Problem to work on: Restate word for word the entries below, starting with the line with "rose-pink_strawberry | [329,227]" and continuing through the line with "blue_glasses | [234,318]". Include both of those lines and no others.

Material shown:
=== Begin Enclosure ===
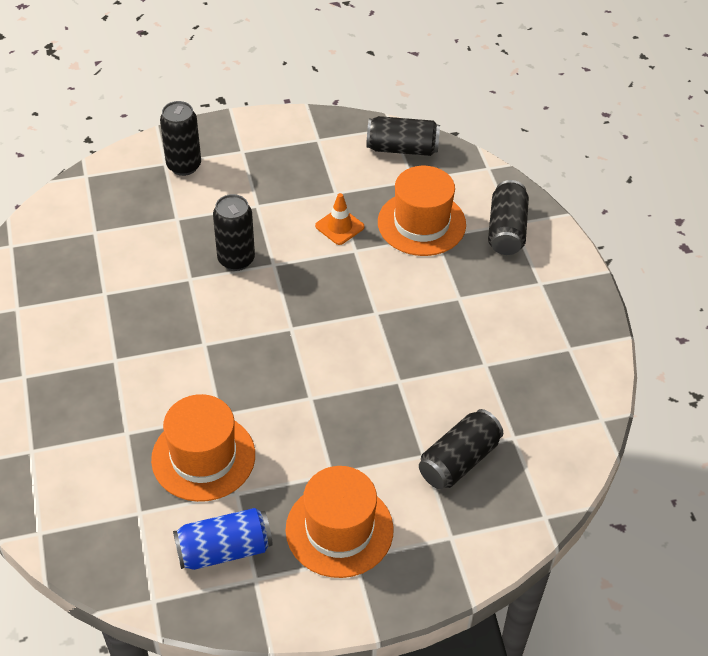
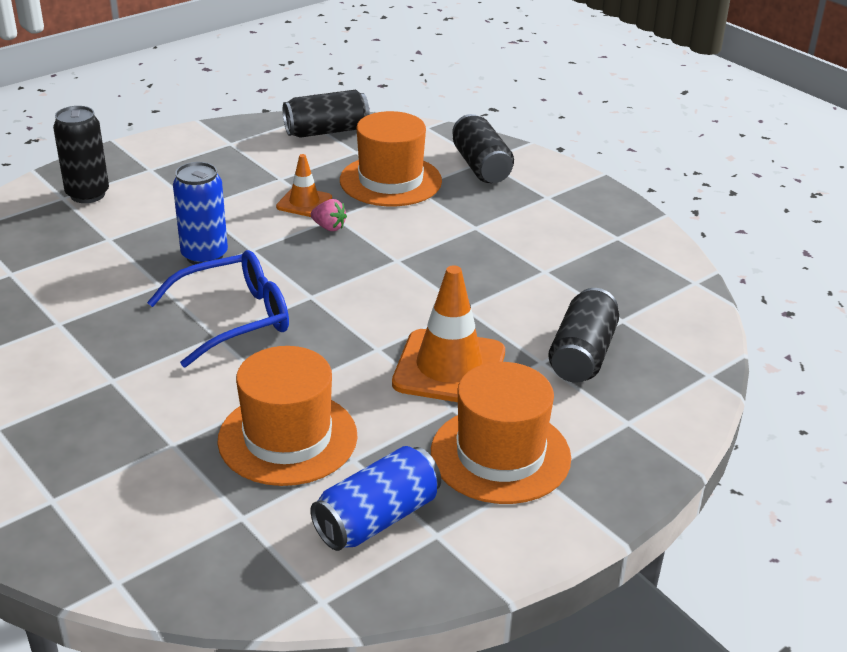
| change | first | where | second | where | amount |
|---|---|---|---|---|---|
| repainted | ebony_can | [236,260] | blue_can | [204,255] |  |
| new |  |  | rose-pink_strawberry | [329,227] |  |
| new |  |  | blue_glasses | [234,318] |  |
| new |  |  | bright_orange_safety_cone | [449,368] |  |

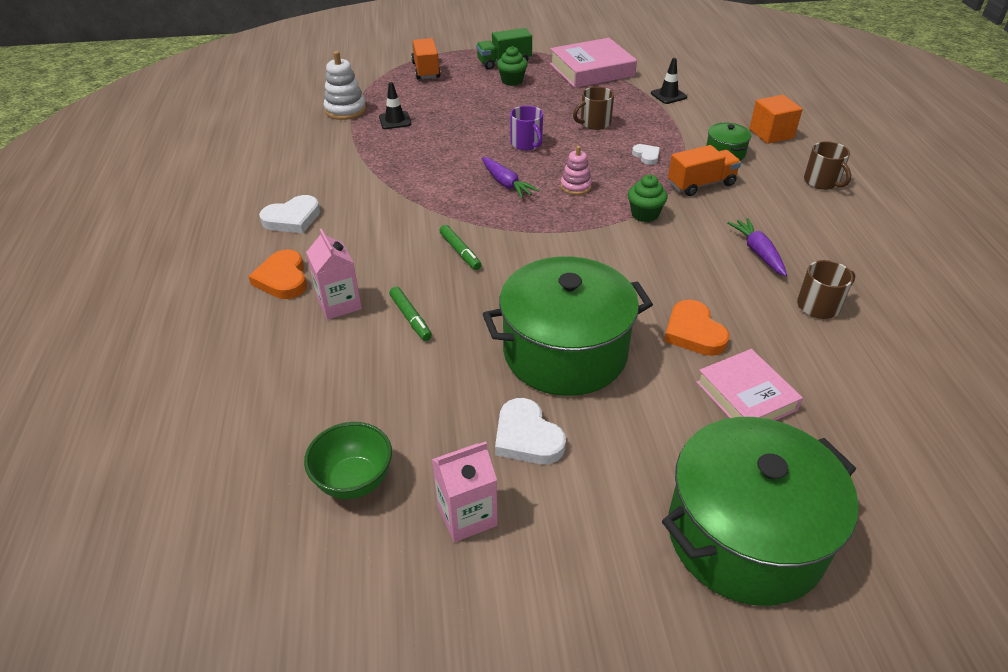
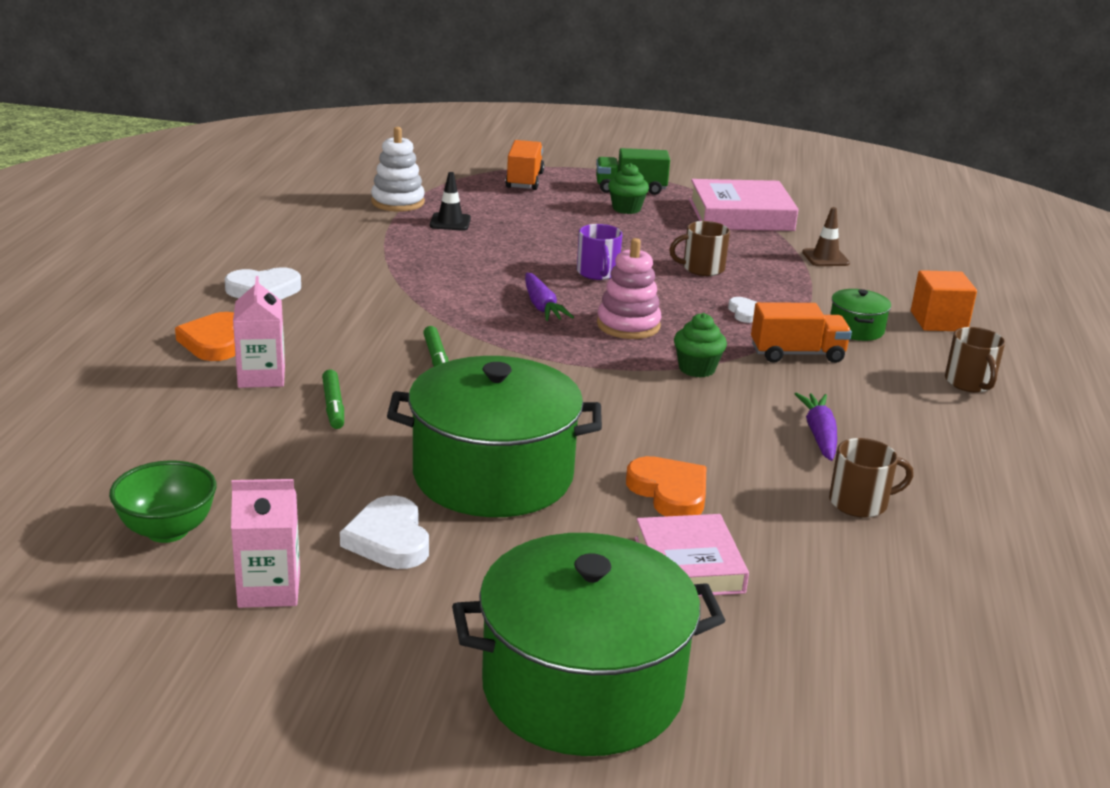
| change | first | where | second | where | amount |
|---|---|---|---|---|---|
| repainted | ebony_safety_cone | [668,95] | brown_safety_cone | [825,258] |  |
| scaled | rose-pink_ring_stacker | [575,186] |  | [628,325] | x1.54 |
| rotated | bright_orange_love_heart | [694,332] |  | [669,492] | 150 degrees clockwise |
=== End Enclosure ===
=== Begin Enclosure ===
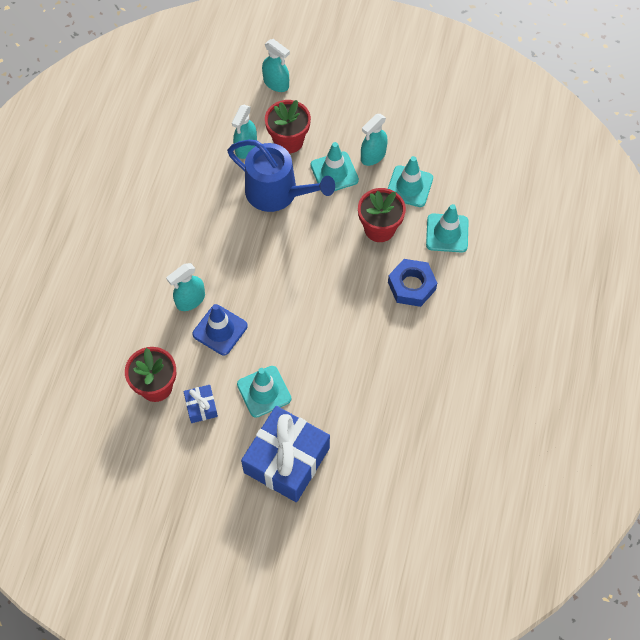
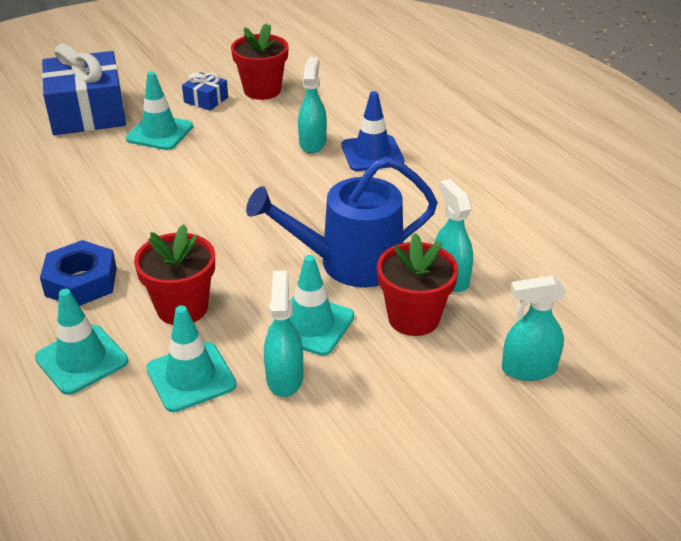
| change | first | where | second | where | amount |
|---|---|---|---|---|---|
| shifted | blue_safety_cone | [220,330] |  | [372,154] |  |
=== End Enclosure ===
Exercise solution:
| new |  |  | rose-pink_strawberry | [329,227] |  |
| new |  |  | blue_glasses | [234,318] |  |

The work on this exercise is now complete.